INPUT MATERIAL »
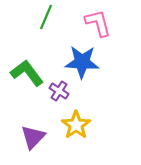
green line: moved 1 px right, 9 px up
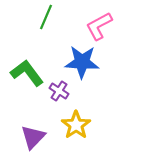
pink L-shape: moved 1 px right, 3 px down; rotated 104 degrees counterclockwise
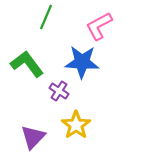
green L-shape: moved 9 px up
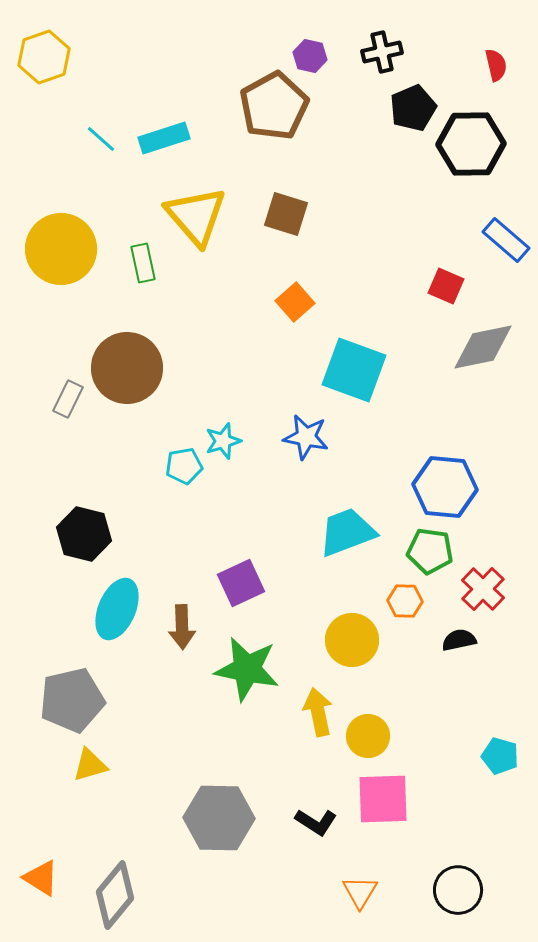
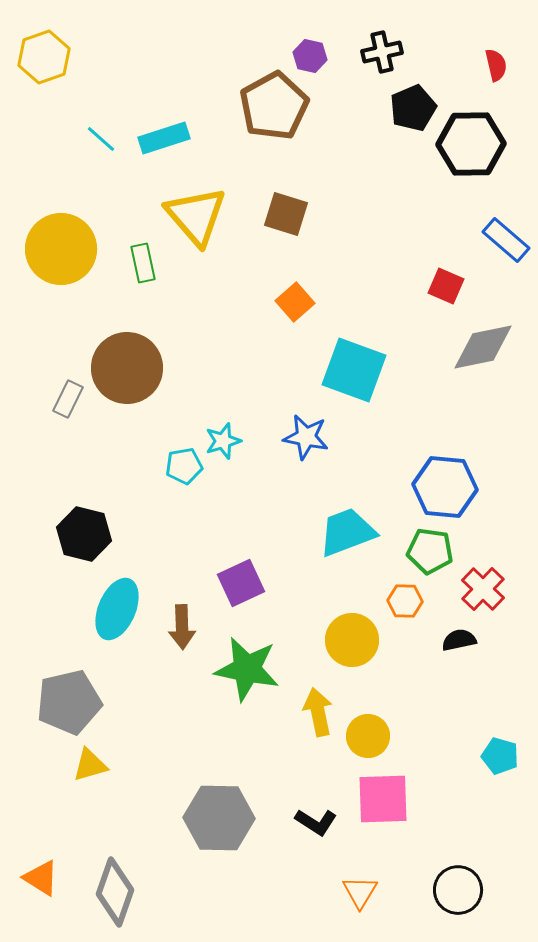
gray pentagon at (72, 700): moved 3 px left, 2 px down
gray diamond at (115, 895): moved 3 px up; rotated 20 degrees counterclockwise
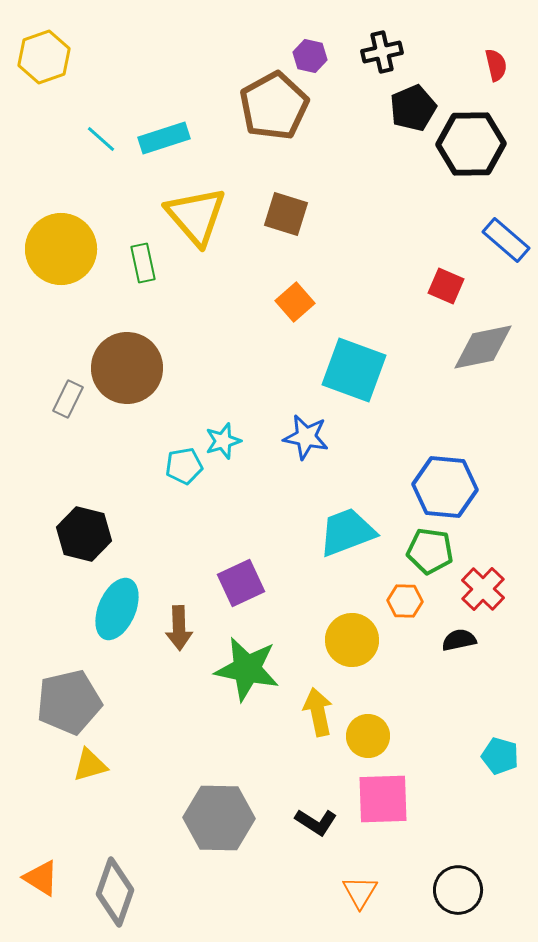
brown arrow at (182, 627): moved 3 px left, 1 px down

EXERCISE REQUIREMENTS » Please put every line of the listing above into a JSON list of strings, one string per line, skipping blank lines and leaving out the pictures.

SOLVED EXERCISE »
[
  "green line: moved 1 px right, 9 px up",
  "pink L-shape: moved 1 px right, 3 px down; rotated 104 degrees counterclockwise",
  "green L-shape: moved 9 px up",
  "gray pentagon at (72, 700): moved 3 px left, 2 px down",
  "gray diamond at (115, 895): moved 3 px up; rotated 20 degrees counterclockwise",
  "brown arrow at (182, 627): moved 3 px left, 1 px down"
]